Coordinate-based object records
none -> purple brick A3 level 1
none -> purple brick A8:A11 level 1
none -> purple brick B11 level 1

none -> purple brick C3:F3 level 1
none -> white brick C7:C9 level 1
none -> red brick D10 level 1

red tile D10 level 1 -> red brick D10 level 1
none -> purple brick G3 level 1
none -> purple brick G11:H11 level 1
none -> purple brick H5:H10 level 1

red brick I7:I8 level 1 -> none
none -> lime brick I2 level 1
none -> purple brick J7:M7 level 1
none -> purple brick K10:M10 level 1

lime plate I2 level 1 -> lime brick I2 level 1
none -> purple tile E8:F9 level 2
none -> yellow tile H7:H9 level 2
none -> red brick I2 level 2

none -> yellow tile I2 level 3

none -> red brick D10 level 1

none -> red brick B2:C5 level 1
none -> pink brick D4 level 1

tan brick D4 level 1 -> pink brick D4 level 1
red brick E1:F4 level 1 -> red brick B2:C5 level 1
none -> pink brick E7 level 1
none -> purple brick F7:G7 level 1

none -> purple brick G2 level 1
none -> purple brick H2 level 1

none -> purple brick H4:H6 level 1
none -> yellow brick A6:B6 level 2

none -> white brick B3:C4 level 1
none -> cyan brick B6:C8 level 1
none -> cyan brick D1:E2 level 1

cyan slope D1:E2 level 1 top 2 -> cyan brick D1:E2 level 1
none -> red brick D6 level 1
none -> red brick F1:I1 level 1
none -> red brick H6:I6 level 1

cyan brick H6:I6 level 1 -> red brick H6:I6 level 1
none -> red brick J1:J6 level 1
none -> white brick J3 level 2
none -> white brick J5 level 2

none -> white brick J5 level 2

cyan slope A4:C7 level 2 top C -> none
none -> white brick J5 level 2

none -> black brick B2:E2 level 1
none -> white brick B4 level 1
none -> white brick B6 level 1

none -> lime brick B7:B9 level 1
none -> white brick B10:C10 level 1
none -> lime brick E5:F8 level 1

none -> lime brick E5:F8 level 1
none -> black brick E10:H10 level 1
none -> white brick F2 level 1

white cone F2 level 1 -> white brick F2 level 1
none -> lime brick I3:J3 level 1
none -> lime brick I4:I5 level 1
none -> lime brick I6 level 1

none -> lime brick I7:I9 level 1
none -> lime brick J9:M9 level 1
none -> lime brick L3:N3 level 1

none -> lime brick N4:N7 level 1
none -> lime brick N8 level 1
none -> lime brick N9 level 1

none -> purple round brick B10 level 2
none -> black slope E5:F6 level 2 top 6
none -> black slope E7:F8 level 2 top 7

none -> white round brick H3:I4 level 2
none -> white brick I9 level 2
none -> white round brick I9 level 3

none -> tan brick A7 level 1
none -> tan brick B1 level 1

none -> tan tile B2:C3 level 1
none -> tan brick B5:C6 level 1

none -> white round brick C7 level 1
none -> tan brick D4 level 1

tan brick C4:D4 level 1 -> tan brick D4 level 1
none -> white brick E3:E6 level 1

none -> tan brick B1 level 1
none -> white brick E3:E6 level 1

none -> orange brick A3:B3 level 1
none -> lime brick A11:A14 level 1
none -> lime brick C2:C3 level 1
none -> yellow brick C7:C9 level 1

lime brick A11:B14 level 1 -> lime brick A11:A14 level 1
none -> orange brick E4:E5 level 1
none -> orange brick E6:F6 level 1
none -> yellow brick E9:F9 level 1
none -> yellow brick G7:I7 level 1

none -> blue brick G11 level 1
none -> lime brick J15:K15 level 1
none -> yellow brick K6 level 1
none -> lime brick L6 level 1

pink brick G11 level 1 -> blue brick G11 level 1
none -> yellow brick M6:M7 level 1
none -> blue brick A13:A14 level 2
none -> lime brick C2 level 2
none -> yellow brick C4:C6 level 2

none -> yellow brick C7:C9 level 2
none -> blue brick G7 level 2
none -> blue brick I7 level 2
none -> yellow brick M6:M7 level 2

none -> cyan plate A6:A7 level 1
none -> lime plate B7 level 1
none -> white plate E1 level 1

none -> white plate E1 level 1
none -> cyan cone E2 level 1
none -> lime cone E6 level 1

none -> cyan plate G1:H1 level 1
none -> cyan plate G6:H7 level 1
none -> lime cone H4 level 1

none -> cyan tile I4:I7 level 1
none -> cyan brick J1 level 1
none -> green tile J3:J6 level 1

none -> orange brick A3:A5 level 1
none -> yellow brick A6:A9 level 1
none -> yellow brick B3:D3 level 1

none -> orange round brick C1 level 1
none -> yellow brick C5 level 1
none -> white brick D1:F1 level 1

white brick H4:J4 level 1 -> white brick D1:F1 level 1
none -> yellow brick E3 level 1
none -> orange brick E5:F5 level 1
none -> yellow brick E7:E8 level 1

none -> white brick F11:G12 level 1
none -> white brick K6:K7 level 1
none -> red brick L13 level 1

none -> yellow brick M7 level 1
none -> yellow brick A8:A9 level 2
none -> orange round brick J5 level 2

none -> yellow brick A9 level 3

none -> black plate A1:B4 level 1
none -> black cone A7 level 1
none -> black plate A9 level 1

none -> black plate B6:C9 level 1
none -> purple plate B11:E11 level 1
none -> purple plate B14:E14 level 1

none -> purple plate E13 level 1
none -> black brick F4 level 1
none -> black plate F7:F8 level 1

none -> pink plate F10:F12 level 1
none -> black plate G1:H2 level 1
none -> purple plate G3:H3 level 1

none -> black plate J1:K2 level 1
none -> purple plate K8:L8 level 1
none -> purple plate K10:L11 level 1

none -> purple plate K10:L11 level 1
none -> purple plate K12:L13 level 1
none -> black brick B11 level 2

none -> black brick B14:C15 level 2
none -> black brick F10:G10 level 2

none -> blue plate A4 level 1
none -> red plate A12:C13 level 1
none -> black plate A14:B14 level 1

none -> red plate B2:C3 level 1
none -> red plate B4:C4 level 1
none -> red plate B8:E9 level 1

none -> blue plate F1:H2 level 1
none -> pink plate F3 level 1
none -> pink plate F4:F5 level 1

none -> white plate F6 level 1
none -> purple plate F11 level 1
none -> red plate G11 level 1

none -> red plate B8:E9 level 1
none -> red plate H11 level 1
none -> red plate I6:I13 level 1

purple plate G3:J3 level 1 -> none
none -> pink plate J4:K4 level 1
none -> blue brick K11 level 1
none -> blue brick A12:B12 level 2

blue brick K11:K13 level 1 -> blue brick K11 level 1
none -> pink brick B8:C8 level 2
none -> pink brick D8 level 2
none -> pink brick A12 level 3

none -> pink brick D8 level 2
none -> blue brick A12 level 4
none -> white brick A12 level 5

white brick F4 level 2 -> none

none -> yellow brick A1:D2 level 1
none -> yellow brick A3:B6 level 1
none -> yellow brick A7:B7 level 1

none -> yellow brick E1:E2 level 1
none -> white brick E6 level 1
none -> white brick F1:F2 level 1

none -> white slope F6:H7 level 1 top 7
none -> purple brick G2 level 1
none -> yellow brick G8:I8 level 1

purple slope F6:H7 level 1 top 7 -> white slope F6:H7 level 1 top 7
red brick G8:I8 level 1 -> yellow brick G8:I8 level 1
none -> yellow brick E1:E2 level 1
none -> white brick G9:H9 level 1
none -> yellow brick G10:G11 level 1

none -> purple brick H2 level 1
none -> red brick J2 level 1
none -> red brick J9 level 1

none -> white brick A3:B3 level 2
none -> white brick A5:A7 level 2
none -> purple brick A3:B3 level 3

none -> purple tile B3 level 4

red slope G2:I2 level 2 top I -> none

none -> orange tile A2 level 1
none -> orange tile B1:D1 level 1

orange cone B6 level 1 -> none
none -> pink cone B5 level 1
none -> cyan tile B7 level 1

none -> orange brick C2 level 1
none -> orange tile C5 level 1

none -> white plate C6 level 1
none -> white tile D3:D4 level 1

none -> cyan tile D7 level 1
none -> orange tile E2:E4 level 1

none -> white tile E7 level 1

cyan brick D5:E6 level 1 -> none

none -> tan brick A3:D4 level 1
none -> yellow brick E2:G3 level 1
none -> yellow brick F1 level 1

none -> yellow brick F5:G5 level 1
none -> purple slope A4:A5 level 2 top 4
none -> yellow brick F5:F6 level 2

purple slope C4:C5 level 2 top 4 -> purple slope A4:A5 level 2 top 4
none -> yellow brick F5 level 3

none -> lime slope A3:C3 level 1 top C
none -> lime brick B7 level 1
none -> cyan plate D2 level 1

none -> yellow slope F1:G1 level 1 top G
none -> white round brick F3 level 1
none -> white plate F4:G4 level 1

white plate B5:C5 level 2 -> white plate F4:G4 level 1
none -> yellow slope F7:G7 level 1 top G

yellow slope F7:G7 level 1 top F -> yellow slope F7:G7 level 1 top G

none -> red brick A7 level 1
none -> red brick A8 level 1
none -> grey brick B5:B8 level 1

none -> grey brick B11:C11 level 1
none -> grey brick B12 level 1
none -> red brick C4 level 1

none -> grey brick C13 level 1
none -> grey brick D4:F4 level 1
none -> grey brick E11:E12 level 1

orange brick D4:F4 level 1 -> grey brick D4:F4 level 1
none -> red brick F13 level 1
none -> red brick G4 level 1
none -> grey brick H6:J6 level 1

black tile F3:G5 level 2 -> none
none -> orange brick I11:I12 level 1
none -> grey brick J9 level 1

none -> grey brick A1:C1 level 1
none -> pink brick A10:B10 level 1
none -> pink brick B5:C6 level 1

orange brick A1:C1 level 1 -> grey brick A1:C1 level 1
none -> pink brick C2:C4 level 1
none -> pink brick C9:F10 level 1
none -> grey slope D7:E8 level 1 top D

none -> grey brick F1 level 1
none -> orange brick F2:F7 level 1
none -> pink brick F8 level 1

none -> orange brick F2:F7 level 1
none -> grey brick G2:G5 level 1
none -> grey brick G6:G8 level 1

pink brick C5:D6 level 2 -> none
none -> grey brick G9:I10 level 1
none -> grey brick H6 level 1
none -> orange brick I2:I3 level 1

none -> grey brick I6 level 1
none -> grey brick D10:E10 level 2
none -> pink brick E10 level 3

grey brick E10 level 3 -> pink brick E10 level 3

Task directions:
Above are the records; from them, give again exactly the lines from the one containing "none -> grey brick B11:C11 level 1" to the one containing "none -> grey brick A1:C1 level 1", both lines included, and nothing more.

Solution for this problem:
none -> grey brick B11:C11 level 1
none -> grey brick B12 level 1
none -> red brick C4 level 1

none -> grey brick C13 level 1
none -> grey brick D4:F4 level 1
none -> grey brick E11:E12 level 1

orange brick D4:F4 level 1 -> grey brick D4:F4 level 1
none -> red brick F13 level 1
none -> red brick G4 level 1
none -> grey brick H6:J6 level 1

black tile F3:G5 level 2 -> none
none -> orange brick I11:I12 level 1
none -> grey brick J9 level 1

none -> grey brick A1:C1 level 1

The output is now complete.